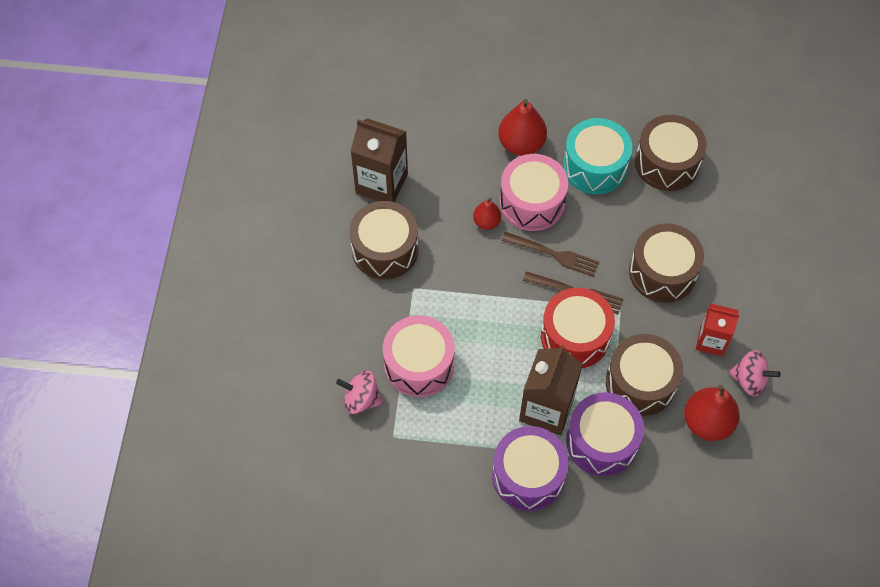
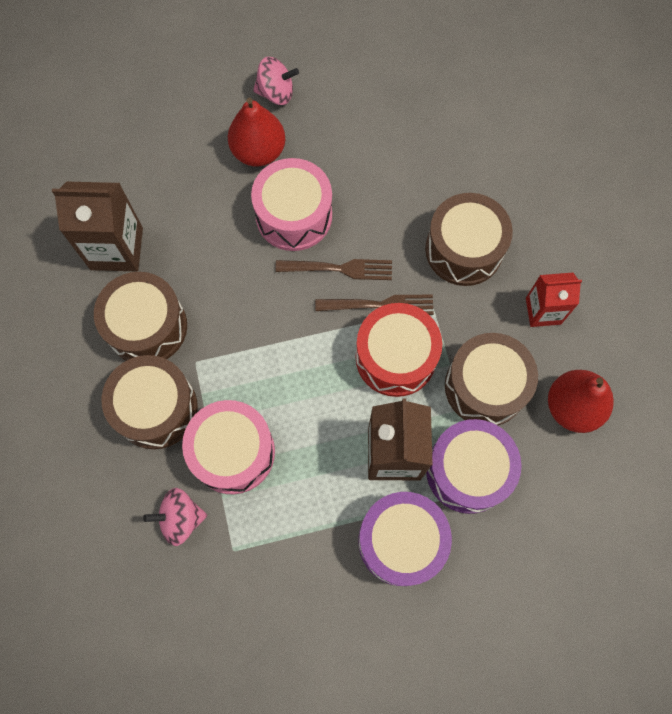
camera: 20 degrees left, 10 degrees up
red pear [473,198,501,230] -> none
turquoise drum [563,118,633,194] -> none
brown drum [635,115,707,191] -> brown drum moved to [101,355,198,449]
pink spinning top [729,350,781,396] -> pink spinning top moved to [253,57,299,105]

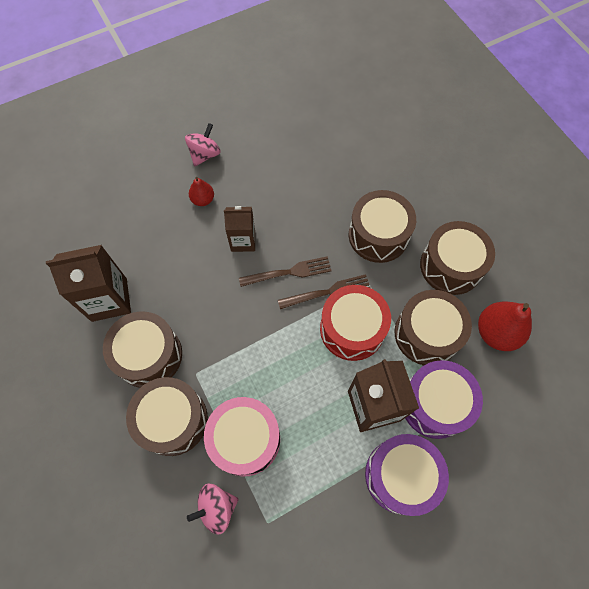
camera: 15 degrees left, 5 degrees down
red pear [228,98,285,166] -> red pear [189,177,214,206], size x0.57
pink drum [251,158,332,251] -> brown carton [224,206,255,252]
pink spinning top [253,57,299,105] -> pink spinning top turned 45 degrees counterclockwise [185,123,221,167]
red carton [526,273,582,327] -> brown drum [420,221,495,295]

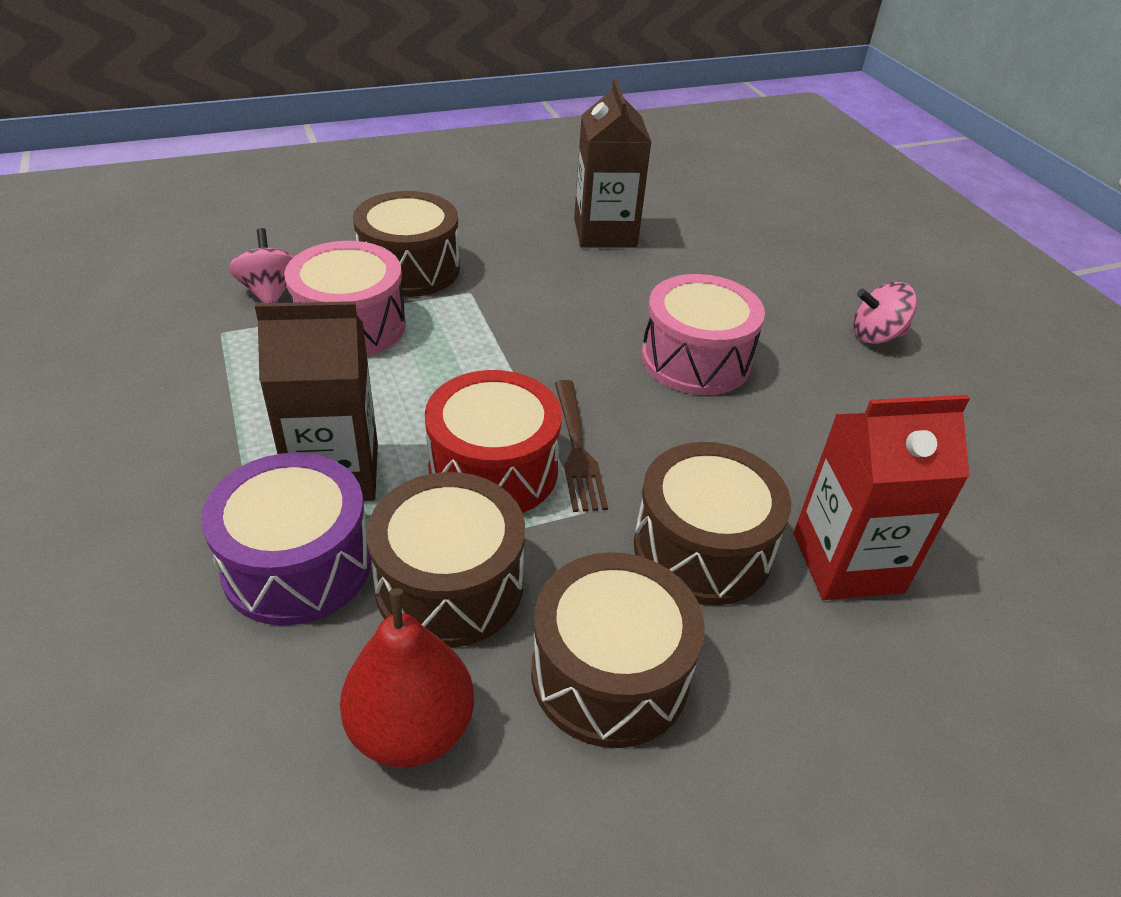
camera: 95 degrees right, 25 degrees down
brown drum [103,311,182,388] -> none
pink spinning top [185,123,221,167] -> pink spinning top turned 135 degrees clockwise [853,282,917,344]
red pear [189,177,214,206] -> none
brown carton [224,206,255,252] -> pink drum [641,274,765,395]
brown fork [239,256,332,287] -> none
purple drum [365,434,449,516] -> none
none -> red carton [794,395,970,600]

■ ■ ■ ■ ■

— WORK TO COMPLETE —
For each line above that contains "none", make a copy.

— EXPECTED ANSWER —
red pear [473,198,501,230] -> none
turquoise drum [563,118,633,194] -> none
brown drum [103,311,182,388] -> none
red pear [189,177,214,206] -> none
brown fork [239,256,332,287] -> none
purple drum [365,434,449,516] -> none
none -> red carton [794,395,970,600]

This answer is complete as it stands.